- Exercise goal -
Run through the records and show each line that includes the string "switch".

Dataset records

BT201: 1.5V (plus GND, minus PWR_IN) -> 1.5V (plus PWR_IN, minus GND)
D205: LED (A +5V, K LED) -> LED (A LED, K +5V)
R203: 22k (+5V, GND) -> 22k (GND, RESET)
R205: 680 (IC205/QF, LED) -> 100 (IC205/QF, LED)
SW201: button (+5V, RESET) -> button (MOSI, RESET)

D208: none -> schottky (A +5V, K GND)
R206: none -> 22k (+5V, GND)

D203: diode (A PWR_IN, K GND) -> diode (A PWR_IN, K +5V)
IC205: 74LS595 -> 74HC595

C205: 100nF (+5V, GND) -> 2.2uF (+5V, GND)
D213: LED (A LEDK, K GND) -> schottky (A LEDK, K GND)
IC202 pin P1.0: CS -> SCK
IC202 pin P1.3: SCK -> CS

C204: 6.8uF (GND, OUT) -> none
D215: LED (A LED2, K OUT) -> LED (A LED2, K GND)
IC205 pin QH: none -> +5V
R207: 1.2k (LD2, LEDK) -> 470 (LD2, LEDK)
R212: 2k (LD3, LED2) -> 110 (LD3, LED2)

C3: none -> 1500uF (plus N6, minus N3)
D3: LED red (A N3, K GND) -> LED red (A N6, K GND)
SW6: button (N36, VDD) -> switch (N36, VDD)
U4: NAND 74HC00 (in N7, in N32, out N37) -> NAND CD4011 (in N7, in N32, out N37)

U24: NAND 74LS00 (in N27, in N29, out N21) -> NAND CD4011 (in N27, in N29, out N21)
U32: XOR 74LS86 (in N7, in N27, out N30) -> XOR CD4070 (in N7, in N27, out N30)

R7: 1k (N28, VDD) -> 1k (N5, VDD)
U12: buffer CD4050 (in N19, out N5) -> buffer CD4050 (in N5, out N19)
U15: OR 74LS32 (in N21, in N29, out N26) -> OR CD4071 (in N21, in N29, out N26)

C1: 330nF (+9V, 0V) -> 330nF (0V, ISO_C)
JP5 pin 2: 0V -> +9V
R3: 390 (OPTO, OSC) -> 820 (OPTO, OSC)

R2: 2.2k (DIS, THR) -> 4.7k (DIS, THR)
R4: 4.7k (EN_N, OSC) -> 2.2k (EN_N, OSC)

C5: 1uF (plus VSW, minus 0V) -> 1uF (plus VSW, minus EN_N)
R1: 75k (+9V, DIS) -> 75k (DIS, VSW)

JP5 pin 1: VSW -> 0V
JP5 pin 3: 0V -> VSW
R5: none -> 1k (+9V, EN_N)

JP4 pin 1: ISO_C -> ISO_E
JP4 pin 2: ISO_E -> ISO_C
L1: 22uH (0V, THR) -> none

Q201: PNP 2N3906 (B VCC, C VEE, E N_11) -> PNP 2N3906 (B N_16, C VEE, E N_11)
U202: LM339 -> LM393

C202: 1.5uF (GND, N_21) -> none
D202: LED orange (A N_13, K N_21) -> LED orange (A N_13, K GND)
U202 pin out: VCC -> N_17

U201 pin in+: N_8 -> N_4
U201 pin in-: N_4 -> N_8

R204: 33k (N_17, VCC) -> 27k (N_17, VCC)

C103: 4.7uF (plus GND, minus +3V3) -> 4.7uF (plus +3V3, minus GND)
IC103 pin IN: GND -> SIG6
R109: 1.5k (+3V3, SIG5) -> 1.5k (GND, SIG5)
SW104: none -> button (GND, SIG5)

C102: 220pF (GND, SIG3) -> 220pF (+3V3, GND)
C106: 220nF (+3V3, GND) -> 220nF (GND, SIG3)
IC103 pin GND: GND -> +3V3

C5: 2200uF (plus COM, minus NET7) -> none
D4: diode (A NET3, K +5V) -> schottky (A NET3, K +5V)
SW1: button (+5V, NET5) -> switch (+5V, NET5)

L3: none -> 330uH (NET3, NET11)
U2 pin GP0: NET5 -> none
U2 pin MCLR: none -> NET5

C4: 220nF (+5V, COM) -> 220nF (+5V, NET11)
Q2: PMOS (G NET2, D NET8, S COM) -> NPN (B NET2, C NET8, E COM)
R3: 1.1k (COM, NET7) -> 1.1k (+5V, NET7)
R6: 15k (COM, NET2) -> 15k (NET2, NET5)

- Written solution -
SW6: button (N36, VDD) -> switch (N36, VDD)
SW1: button (+5V, NET5) -> switch (+5V, NET5)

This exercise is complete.